## What to work on
A stretch of the entries below is to be set down exactly, running from the line with "camera: 150 degrees right, 10 degrees up" through the line with "(550, 185) = (88, 400): pink", both included, and no other line.

## Dataset
------------------------------------------------
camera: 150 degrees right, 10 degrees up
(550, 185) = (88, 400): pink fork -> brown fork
------------------------------------------------
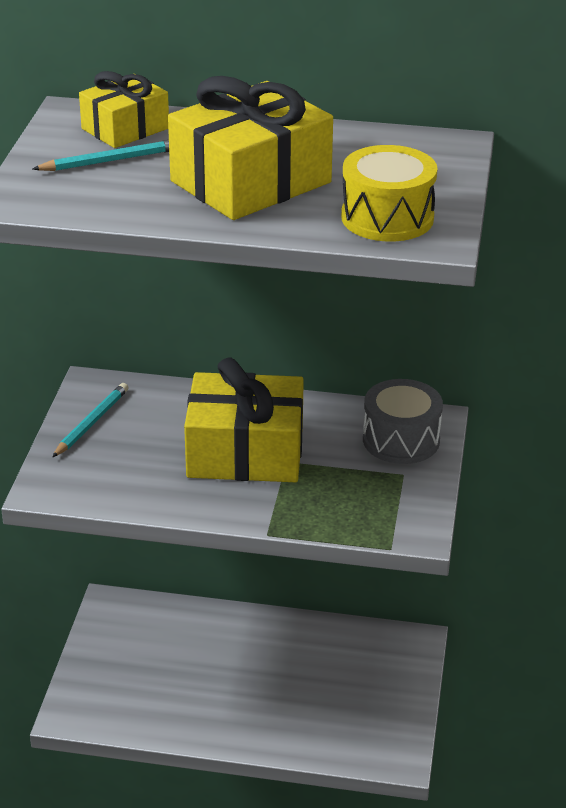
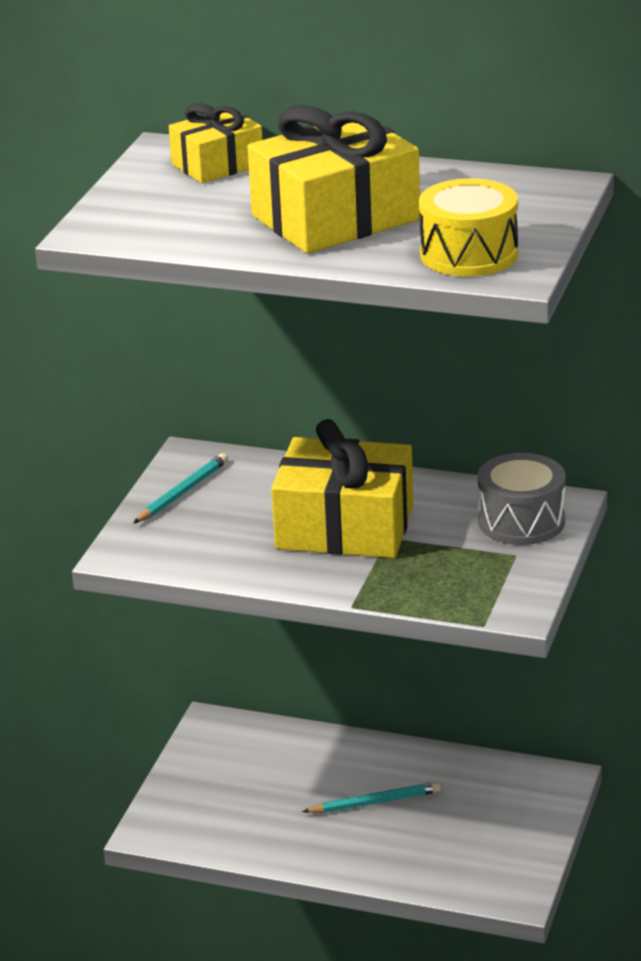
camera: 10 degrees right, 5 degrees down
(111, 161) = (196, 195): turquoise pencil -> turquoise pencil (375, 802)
------------------------------------------------
## Solution for this task
camera: 150 degrees right, 10 degrees up
(550, 185) = (88, 400): pink fork -> brown fork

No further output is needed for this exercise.